Dataset excerpts:
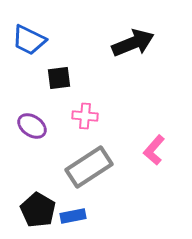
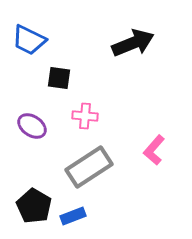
black square: rotated 15 degrees clockwise
black pentagon: moved 4 px left, 4 px up
blue rectangle: rotated 10 degrees counterclockwise
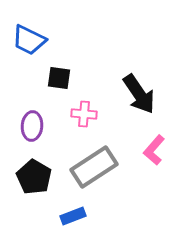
black arrow: moved 6 px right, 51 px down; rotated 78 degrees clockwise
pink cross: moved 1 px left, 2 px up
purple ellipse: rotated 60 degrees clockwise
gray rectangle: moved 5 px right
black pentagon: moved 29 px up
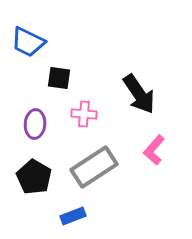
blue trapezoid: moved 1 px left, 2 px down
purple ellipse: moved 3 px right, 2 px up
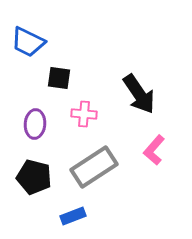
black pentagon: rotated 16 degrees counterclockwise
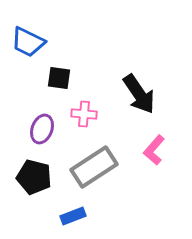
purple ellipse: moved 7 px right, 5 px down; rotated 16 degrees clockwise
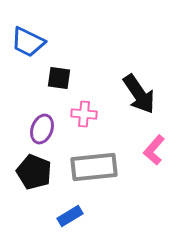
gray rectangle: rotated 27 degrees clockwise
black pentagon: moved 5 px up; rotated 8 degrees clockwise
blue rectangle: moved 3 px left; rotated 10 degrees counterclockwise
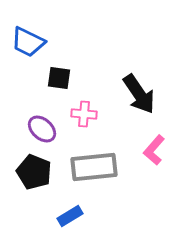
purple ellipse: rotated 68 degrees counterclockwise
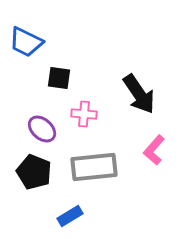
blue trapezoid: moved 2 px left
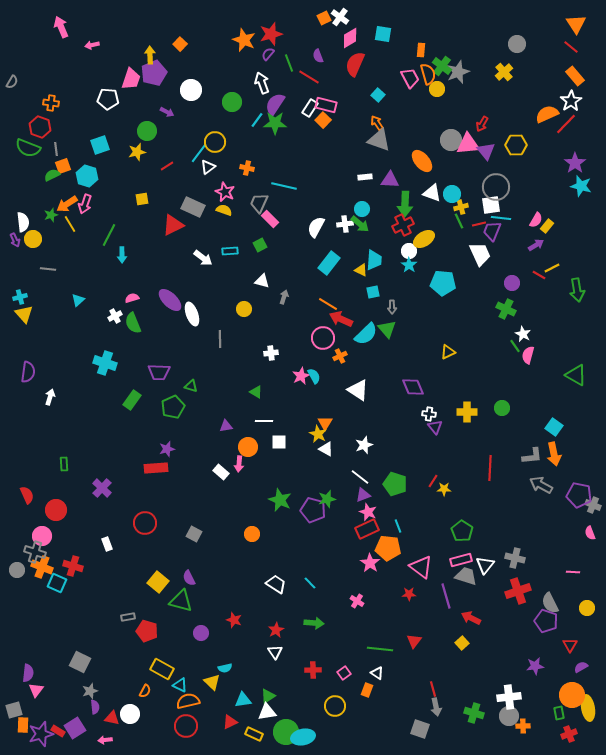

=== PROBLEM DETAILS ===
Copy every line of these records word for word, omitting the pictures.

=== SOLVED EXERCISE ===
black square: rotated 15 degrees clockwise
black pentagon: moved 4 px left, 4 px up
blue rectangle: rotated 10 degrees counterclockwise
black arrow: moved 6 px right, 51 px down; rotated 78 degrees clockwise
pink cross: moved 1 px left, 2 px up
purple ellipse: rotated 60 degrees clockwise
gray rectangle: moved 5 px right
black pentagon: moved 29 px up
blue trapezoid: moved 1 px left, 2 px down
purple ellipse: moved 3 px right, 2 px up
black pentagon: rotated 16 degrees counterclockwise
purple ellipse: moved 7 px right, 5 px down; rotated 16 degrees clockwise
gray rectangle: rotated 27 degrees clockwise
black pentagon: moved 5 px up; rotated 8 degrees clockwise
blue rectangle: moved 3 px left; rotated 10 degrees counterclockwise
purple ellipse: rotated 68 degrees counterclockwise
blue trapezoid: moved 2 px left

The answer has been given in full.